Work task
Would you reproduce the data below exactly, please, leaving out its images?

Data provided
┄┄┄┄┄┄┄┄┄┄

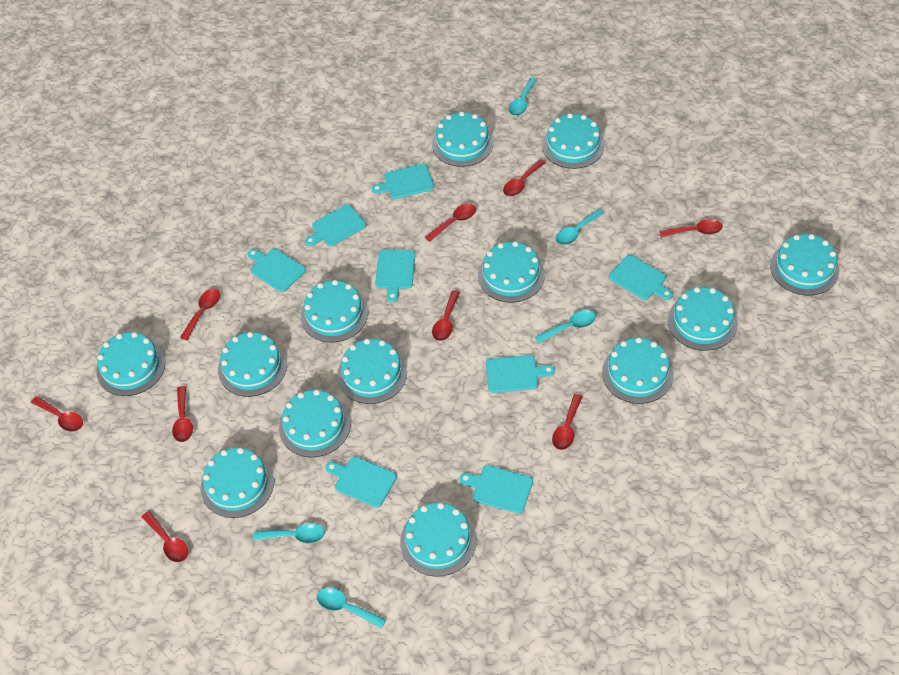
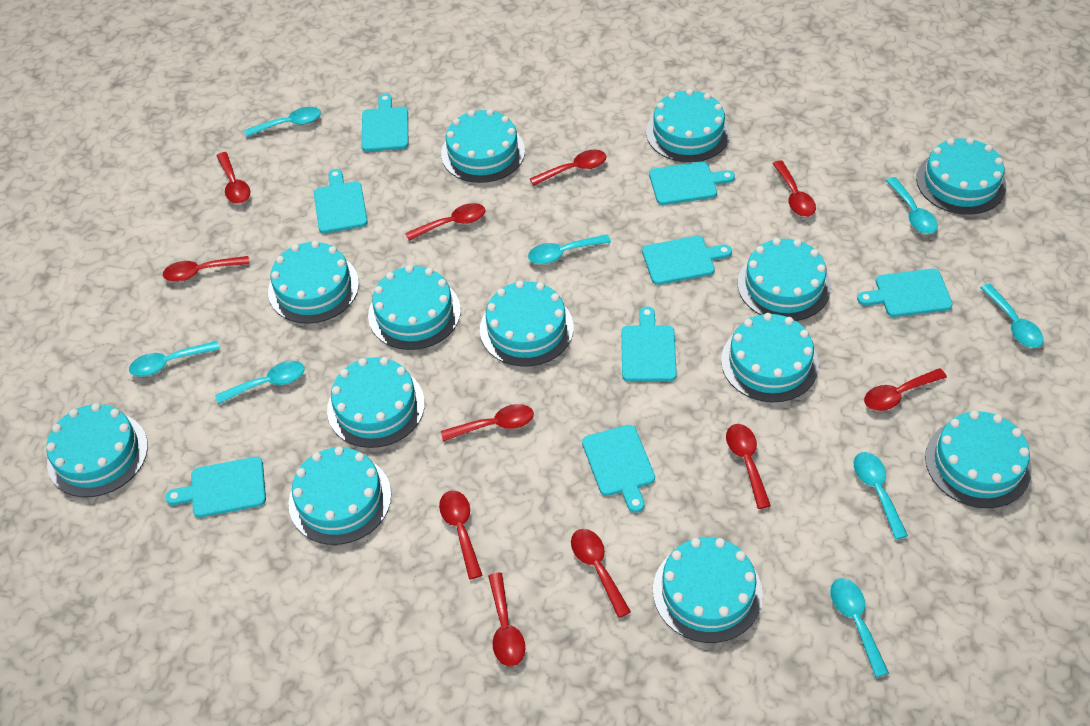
red spoon: 9 -> 11
turquoise spoon: 5 -> 8

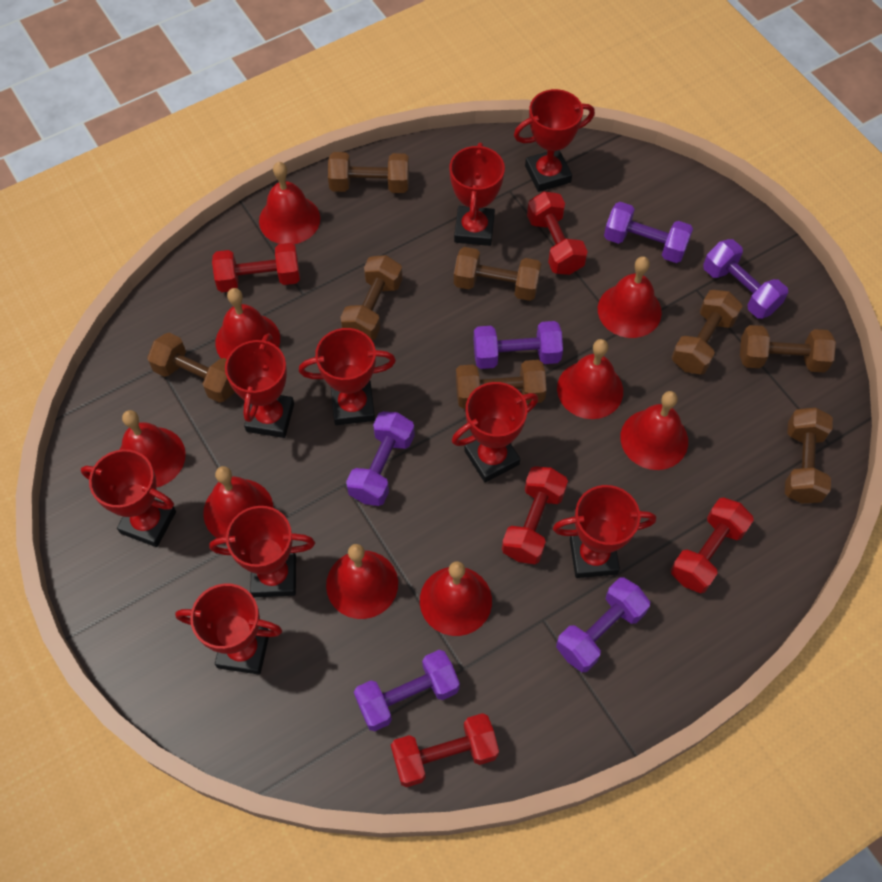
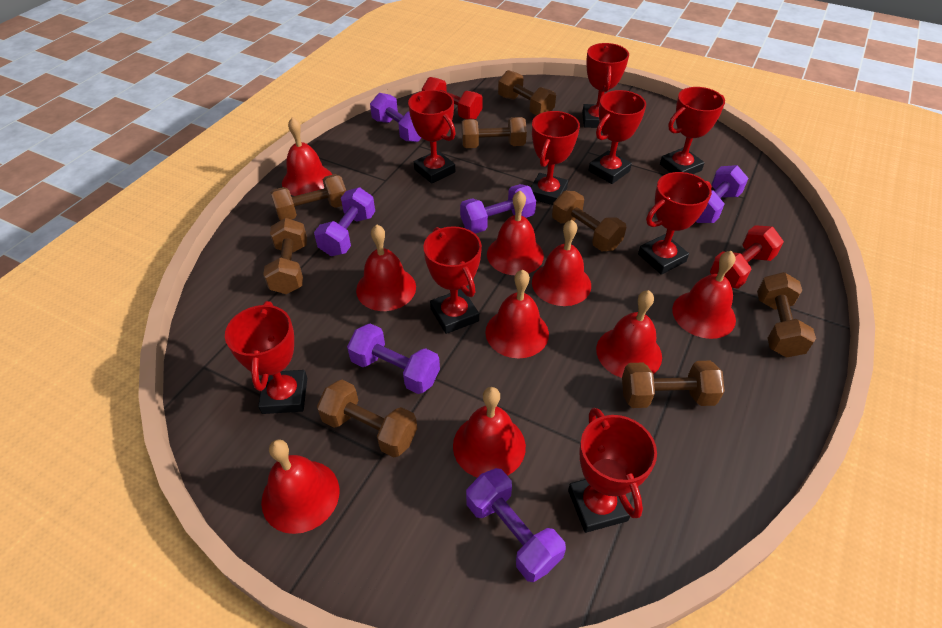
red dumbbell: 5 -> 2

┄┄┄┄┄┄┄┄┄┄

Response
red spoon: 9 -> 11
turquoise spoon: 5 -> 8

red dumbbell: 5 -> 2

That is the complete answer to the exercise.